--- START ---
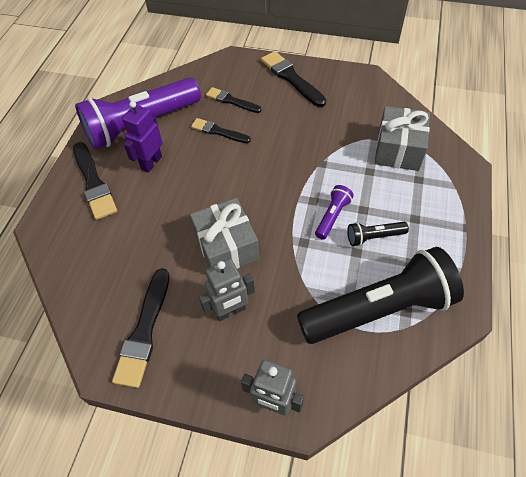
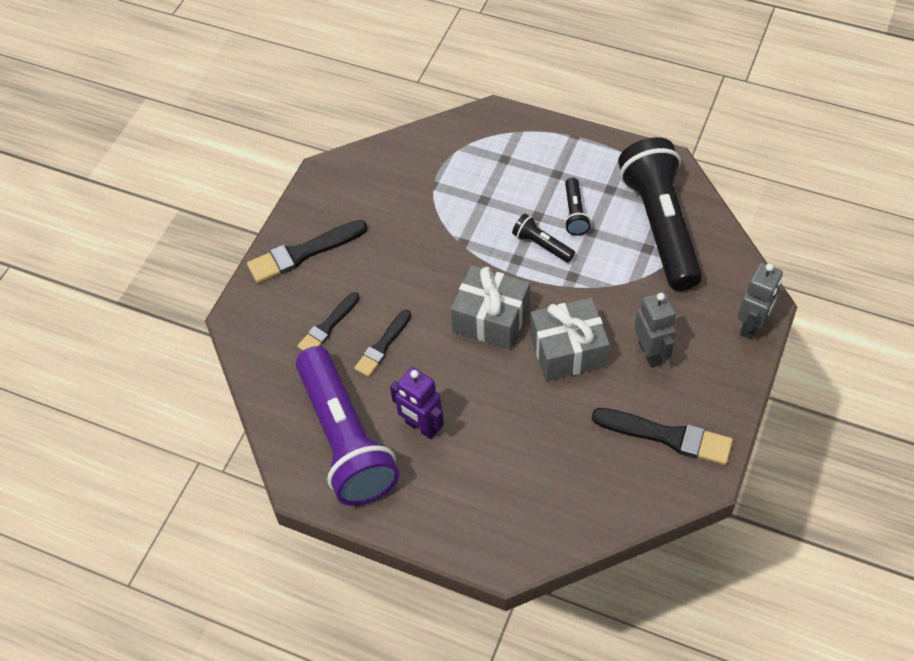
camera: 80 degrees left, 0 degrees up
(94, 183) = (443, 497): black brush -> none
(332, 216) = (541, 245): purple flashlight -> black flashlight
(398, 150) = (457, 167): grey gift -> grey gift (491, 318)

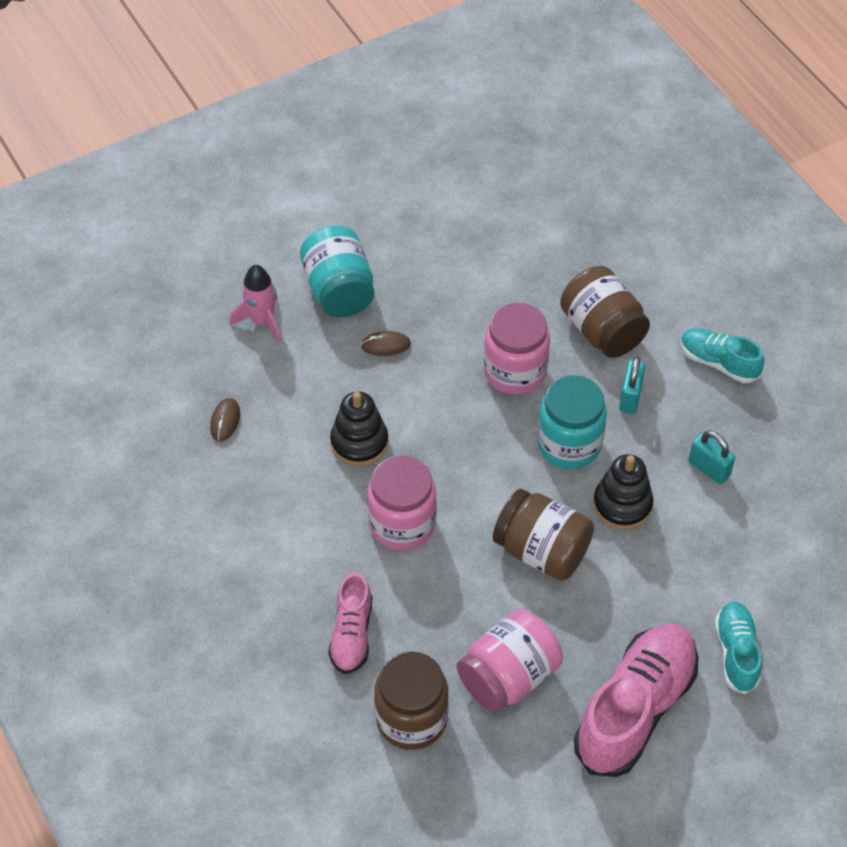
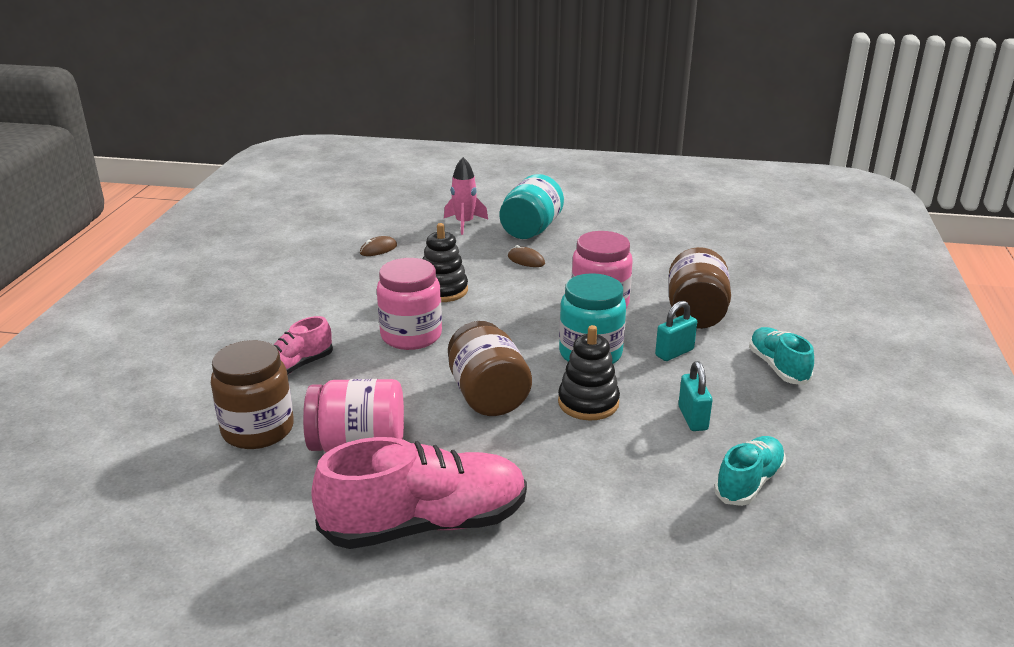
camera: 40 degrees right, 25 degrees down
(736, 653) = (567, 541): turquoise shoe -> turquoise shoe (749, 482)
--- END ---
__Instructions for the task__:
Without copying any picture, write out all of the material exactly as it reads.

__Solution to this problem__:
camera: 80 degrees left, 0 degrees up
(94, 183) = (443, 497): black brush -> none
(332, 216) = (541, 245): purple flashlight -> black flashlight
(398, 150) = (457, 167): grey gift -> grey gift (491, 318)

camera: 40 degrees right, 25 degrees down
(736, 653) = (567, 541): turquoise shoe -> turquoise shoe (749, 482)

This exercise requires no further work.